* **WHAT IS EXPECTED**
Pick each line that has "yellow" out of the records.

#####

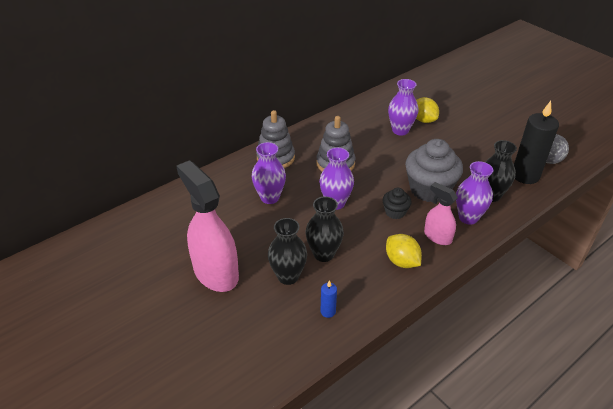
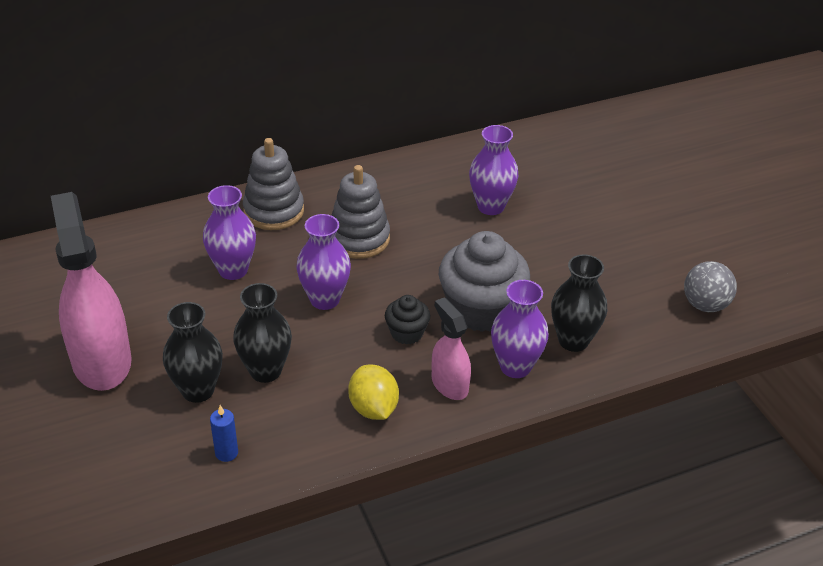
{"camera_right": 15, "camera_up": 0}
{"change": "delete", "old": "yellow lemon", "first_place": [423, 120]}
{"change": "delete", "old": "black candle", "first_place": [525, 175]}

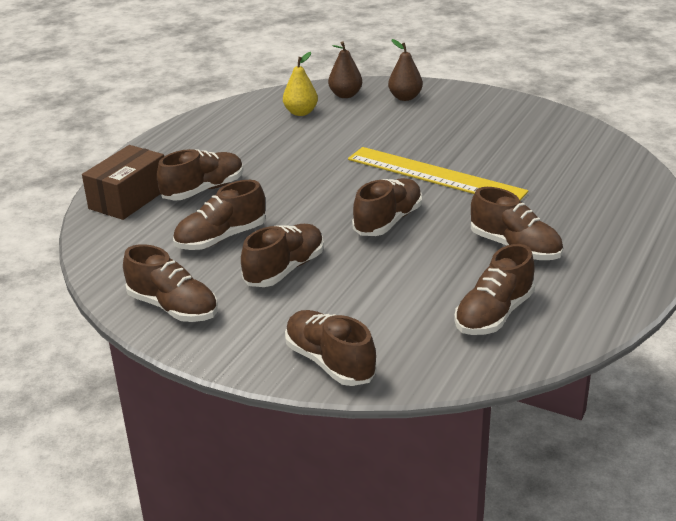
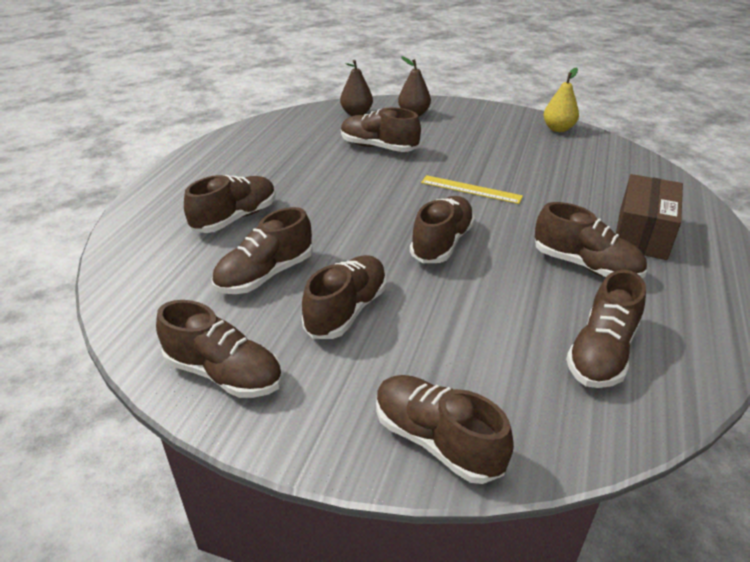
{"camera_right": -10, "camera_up": 5}
{"change": "move", "old": "brown box", "first_place": [129, 198], "second_place": [642, 234]}
{"change": "move", "old": "yellow pear", "first_place": [301, 112], "second_place": [558, 129]}
{"change": "resize", "old": "yellow ruler", "first_place": [435, 175], "second_place": [471, 189], "factor": 0.53}
{"change": "insert", "new": "brown shoe", "second_place": [379, 147]}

#####

* **REPLY TO THE EXERCISE**
{"change": "delete", "old": "yellow lemon", "first_place": [423, 120]}
{"change": "move", "old": "yellow pear", "first_place": [301, 112], "second_place": [558, 129]}
{"change": "resize", "old": "yellow ruler", "first_place": [435, 175], "second_place": [471, 189], "factor": 0.53}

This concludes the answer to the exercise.